→ What needs to be done:
Copy everything from the line containing "Trace the roads" down to the line containing "road 2 (track): [(511,74),(416,104),(303,175),(222,249)]", swapping "pedestrian" for "cycling" and keeping the rest unchanged.

→ Material shown:

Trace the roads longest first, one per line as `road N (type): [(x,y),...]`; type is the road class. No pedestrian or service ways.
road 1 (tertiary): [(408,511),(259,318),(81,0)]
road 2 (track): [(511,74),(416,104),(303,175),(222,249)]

==

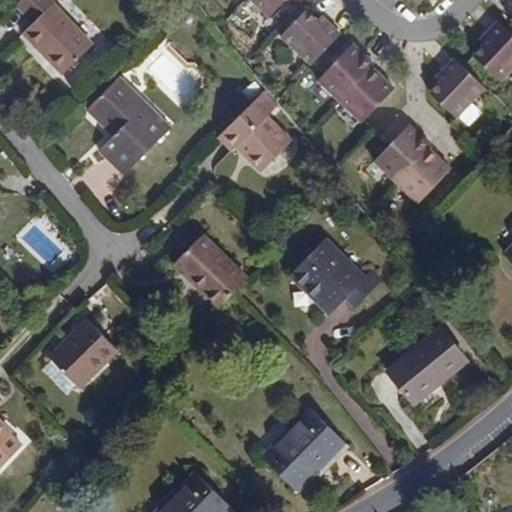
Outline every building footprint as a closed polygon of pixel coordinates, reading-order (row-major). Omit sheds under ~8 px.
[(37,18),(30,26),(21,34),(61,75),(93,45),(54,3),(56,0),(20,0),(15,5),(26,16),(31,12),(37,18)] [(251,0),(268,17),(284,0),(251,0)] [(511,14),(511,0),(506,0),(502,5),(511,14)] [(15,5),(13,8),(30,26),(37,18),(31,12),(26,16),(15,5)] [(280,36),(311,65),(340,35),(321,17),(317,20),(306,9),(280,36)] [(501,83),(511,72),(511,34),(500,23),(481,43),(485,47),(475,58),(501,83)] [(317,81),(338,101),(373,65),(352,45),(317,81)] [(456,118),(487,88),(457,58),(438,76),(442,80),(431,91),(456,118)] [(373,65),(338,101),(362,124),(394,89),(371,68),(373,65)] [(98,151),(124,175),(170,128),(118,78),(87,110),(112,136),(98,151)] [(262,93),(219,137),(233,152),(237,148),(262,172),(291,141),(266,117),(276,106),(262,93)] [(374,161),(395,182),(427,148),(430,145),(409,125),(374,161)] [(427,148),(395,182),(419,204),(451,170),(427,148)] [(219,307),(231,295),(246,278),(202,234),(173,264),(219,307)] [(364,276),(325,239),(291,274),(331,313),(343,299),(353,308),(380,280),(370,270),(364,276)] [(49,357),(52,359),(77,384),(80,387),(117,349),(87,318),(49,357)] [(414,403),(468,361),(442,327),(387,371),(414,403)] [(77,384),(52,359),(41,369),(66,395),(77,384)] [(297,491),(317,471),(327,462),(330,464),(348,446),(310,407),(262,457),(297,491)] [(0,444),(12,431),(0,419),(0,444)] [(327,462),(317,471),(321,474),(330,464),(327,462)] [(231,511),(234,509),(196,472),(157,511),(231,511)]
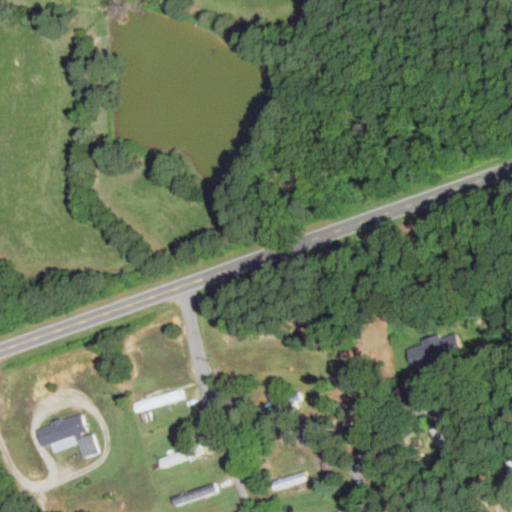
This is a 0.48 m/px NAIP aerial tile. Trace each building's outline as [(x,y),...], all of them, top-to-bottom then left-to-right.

→ Expected answer:
Trace the roads longest first, one per line as `road N (type): [(x,y),...]`; type is the road class. No cycling or service ways.
road 1 (tertiary): [(408,511),(259,318),(81,0)]
road 2 (track): [(511,74),(416,104),(303,175),(222,249)]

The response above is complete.